MATERIAL PROVIDED —

++++

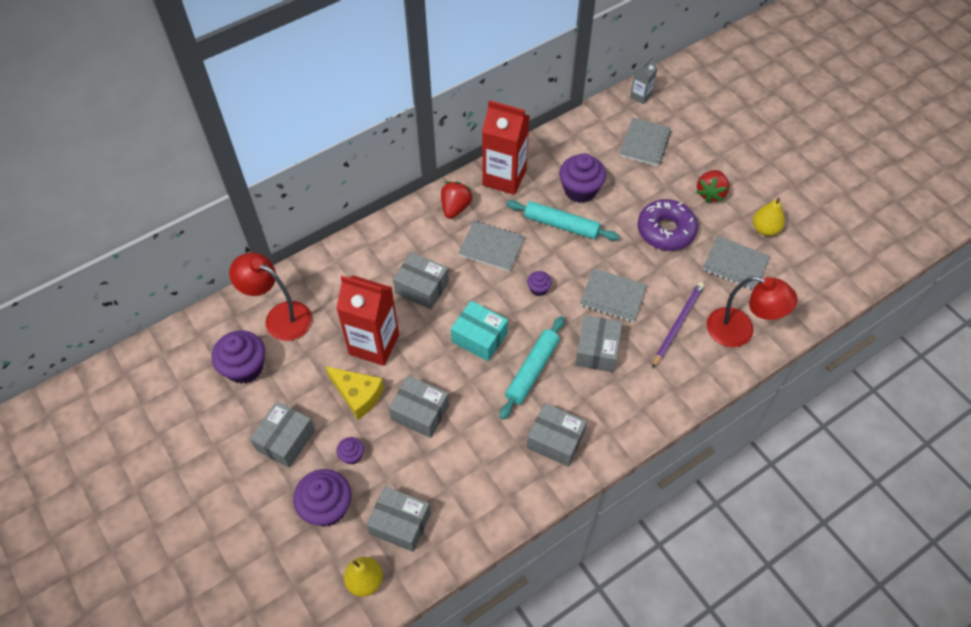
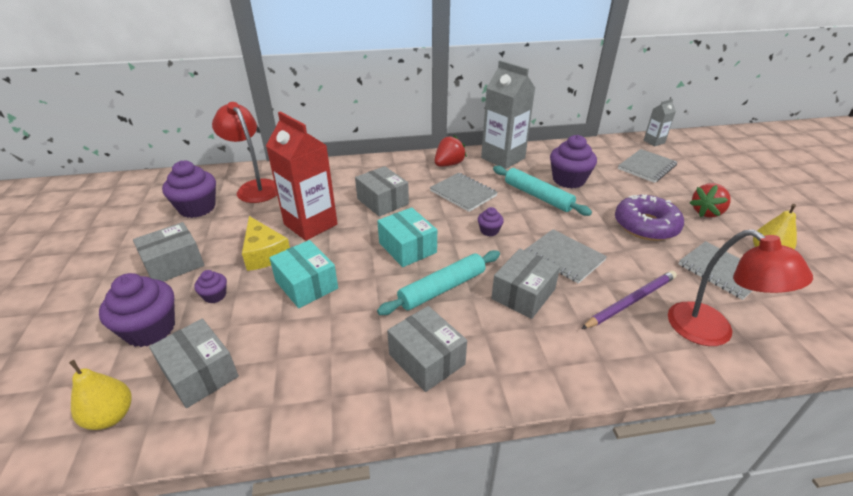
camera: 25 degrees right, 20 degrees down
(420, 412) = (306, 284): grey box -> turquoise box
(504, 178) = (503, 158): red carton -> grey carton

++++

PROBLEM DETAILS — Could each line of the data be written out exactly, with no pictures included?

WRITTEN ANSWER —
camera: 25 degrees right, 20 degrees down
(420, 412) = (306, 284): grey box -> turquoise box
(504, 178) = (503, 158): red carton -> grey carton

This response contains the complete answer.